[Supplied material]
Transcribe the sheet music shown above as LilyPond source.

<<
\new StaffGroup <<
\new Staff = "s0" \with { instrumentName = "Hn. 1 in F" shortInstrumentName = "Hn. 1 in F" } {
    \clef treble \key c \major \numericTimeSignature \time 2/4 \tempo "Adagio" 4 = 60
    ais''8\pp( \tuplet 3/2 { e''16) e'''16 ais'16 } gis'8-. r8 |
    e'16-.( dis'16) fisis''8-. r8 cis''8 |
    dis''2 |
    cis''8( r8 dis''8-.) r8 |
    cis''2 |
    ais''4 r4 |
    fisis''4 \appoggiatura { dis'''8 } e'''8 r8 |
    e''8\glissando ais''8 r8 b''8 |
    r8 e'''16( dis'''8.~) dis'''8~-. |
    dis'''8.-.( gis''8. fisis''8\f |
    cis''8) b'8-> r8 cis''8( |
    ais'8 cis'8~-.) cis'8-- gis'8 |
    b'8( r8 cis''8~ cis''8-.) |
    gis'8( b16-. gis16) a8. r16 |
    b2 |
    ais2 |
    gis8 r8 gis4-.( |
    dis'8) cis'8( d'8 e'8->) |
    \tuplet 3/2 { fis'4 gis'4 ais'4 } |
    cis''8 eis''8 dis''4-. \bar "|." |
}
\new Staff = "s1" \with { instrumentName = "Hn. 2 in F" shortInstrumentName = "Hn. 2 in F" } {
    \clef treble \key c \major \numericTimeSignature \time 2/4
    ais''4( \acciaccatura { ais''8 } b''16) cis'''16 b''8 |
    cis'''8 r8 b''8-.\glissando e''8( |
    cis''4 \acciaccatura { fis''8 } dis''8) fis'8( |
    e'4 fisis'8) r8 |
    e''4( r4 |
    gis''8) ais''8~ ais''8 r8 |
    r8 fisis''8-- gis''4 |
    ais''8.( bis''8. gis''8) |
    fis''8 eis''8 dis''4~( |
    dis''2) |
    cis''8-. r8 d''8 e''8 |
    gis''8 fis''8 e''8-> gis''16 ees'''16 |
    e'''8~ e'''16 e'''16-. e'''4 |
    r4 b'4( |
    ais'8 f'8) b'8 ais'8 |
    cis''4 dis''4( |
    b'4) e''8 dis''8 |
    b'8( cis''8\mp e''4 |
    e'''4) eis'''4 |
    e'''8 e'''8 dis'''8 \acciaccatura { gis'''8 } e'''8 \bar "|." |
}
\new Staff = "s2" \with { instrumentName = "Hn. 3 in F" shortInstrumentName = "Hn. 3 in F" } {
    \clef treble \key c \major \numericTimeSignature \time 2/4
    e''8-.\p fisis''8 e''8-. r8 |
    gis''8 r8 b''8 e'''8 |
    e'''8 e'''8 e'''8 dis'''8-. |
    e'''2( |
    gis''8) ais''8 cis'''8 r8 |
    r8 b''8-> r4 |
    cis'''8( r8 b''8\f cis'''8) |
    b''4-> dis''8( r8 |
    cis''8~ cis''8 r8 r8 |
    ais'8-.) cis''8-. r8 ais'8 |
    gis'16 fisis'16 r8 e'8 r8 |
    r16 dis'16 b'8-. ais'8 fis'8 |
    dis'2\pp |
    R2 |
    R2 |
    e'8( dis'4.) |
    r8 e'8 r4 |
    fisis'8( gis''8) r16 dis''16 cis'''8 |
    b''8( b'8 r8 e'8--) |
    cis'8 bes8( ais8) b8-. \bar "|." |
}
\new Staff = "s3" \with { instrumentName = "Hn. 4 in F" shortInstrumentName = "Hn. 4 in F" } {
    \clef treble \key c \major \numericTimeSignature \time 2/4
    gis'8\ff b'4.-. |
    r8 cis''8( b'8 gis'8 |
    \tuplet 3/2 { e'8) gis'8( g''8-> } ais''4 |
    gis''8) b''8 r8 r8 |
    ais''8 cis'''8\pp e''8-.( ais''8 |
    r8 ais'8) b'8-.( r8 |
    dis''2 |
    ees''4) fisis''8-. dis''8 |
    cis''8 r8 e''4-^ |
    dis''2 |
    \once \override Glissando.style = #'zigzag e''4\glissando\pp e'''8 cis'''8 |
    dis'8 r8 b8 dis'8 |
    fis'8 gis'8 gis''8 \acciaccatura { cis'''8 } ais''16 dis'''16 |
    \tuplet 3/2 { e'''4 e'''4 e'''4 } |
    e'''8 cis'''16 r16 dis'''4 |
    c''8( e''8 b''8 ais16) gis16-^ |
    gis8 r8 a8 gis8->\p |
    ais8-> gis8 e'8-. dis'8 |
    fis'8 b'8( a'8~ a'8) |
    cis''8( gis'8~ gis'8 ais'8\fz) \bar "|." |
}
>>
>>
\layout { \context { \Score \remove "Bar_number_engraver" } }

[What is being asked] Identify and copy every line of the records that contains the word "acciaccatura", paying attention to case.

[Complete output]
    ais''4( \acciaccatura { ais''8 } b''16) cis'''16 b''8 |
    cis''4 \acciaccatura { fis''8 } dis''8) fis'8( |
    e'''8 e'''8 dis'''8 \acciaccatura { gis'''8 } e'''8 \bar "|." |
    fis'8 gis'8 gis''8 \acciaccatura { cis'''8 } ais''16 dis'''16 |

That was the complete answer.